- [Recorded information]
********************
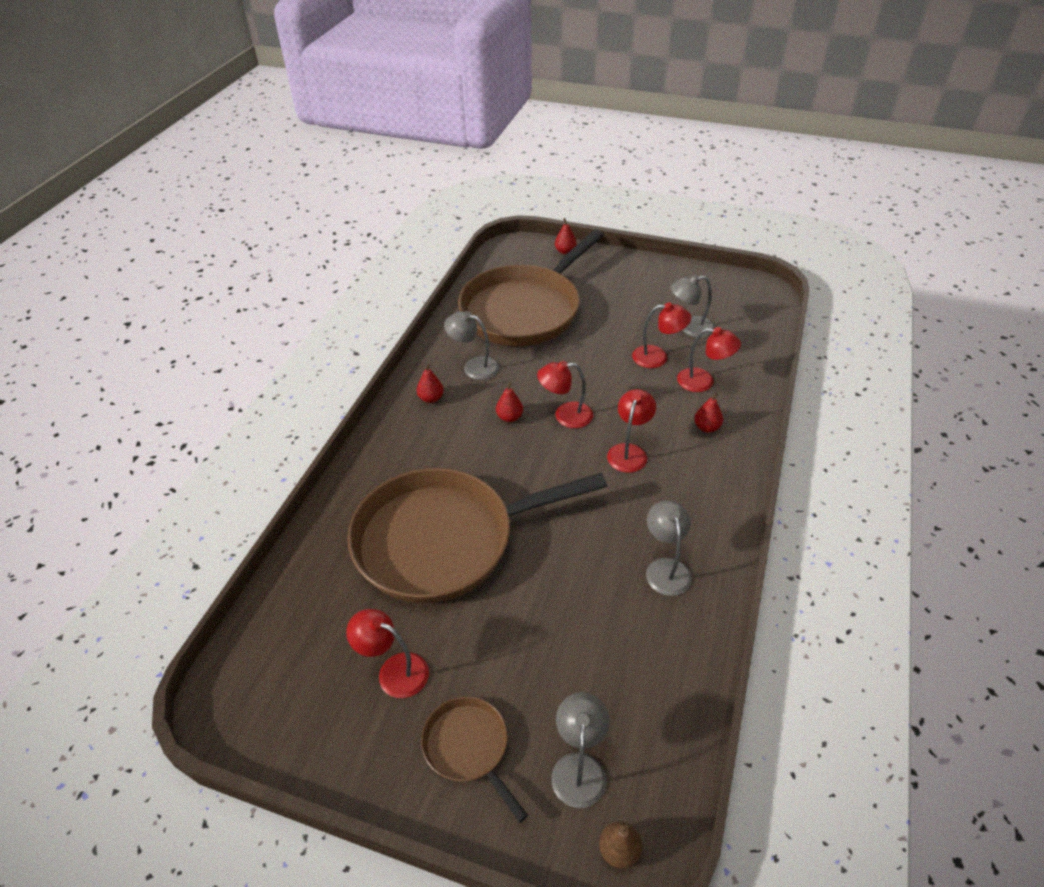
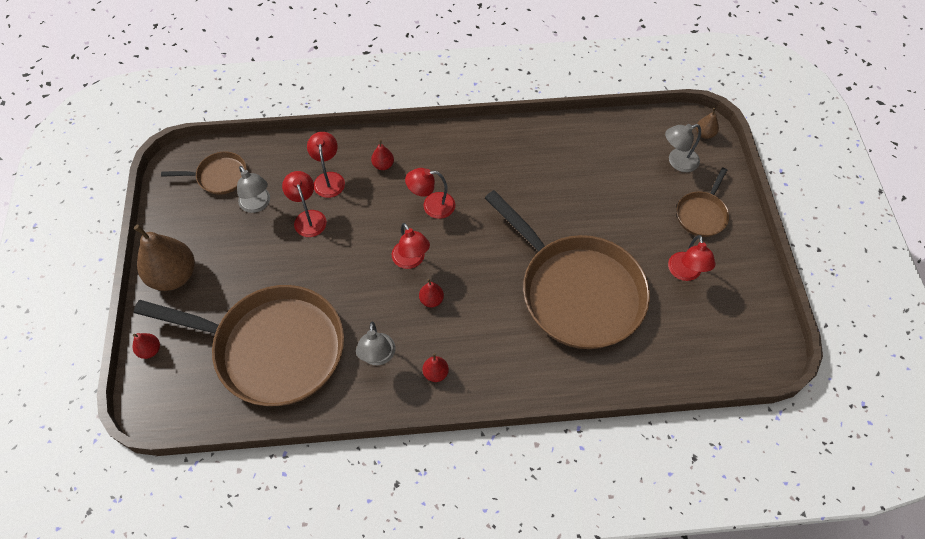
camera: 115 degrees left, 15 degrees up
(631, 271) = (174, 275): none -> brown pear
(666, 568) = (527, 157): grey lamp -> none
(737, 311) = (219, 176): none -> brown pan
********************
- [What needs to be done] Among the lines of the material, find those that hold the word "brown" and copy them.

- [Output below]
(631, 271) = (174, 275): none -> brown pear
(737, 311) = (219, 176): none -> brown pan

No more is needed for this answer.